__YOUR OBJECTIVE__. From the material below, tally every line containing "blue"; reply with the total only.

__PROVIDED INFORMATION__.
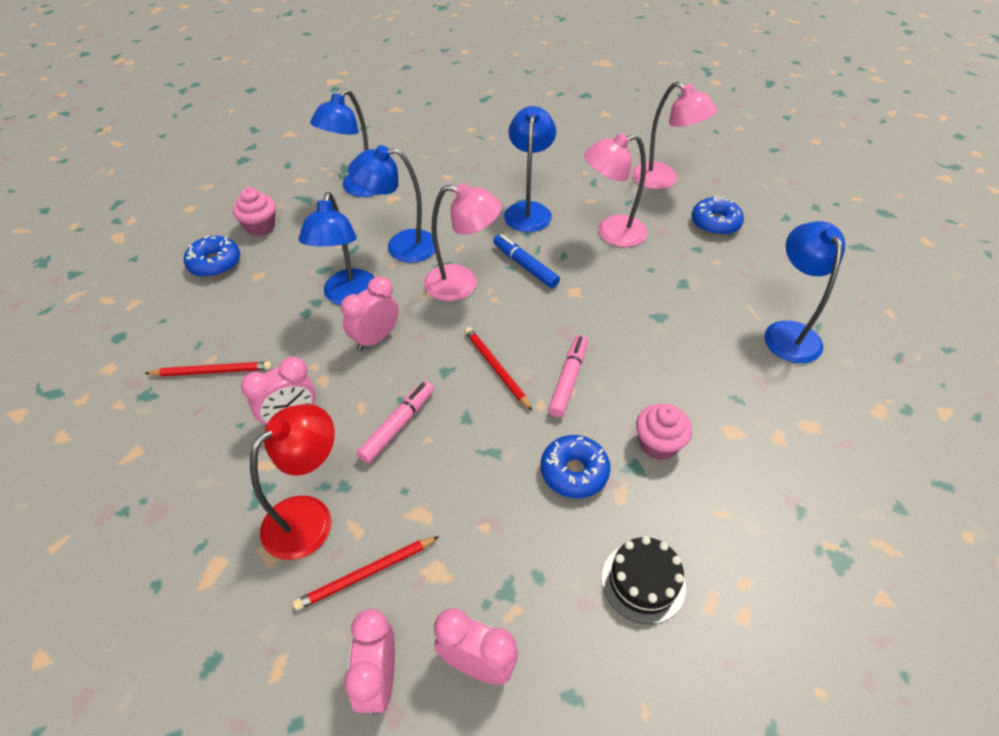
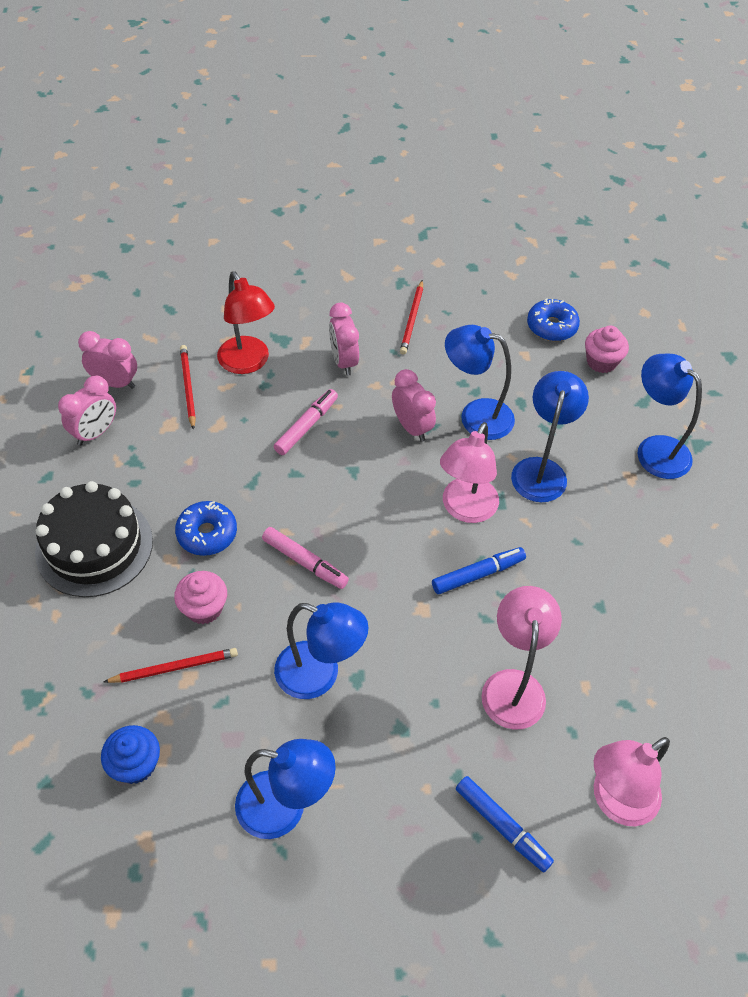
camera: 105 degrees right, 5 degrees up
pink marker [357,381,434,464] -> pink marker turned 105 degrees counterclockwise [274,389,338,455]
red pencil [465,327,532,410] -> red pencil moved to [104,648,238,683]
blue lamp [504,106,556,232] -> blue lamp moved to [274,603,368,699]
black cake [602,536,686,624] -> black cake [35,481,153,597], size x1.73
blue donut [692,196,744,236] -> blue marker [456,776,554,872]
none -> blue cupcake [101,725,160,784]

__EXERCISE OUTPUT__. 3